What the task asks: Locate the word "cylinder" in the material, then show every line that holds it.

Raw data:
=== Section Start ===

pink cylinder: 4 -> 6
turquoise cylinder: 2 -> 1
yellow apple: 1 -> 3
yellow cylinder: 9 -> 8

=== Section End ===

Result:
pink cylinder: 4 -> 6
turquoise cylinder: 2 -> 1
yellow cylinder: 9 -> 8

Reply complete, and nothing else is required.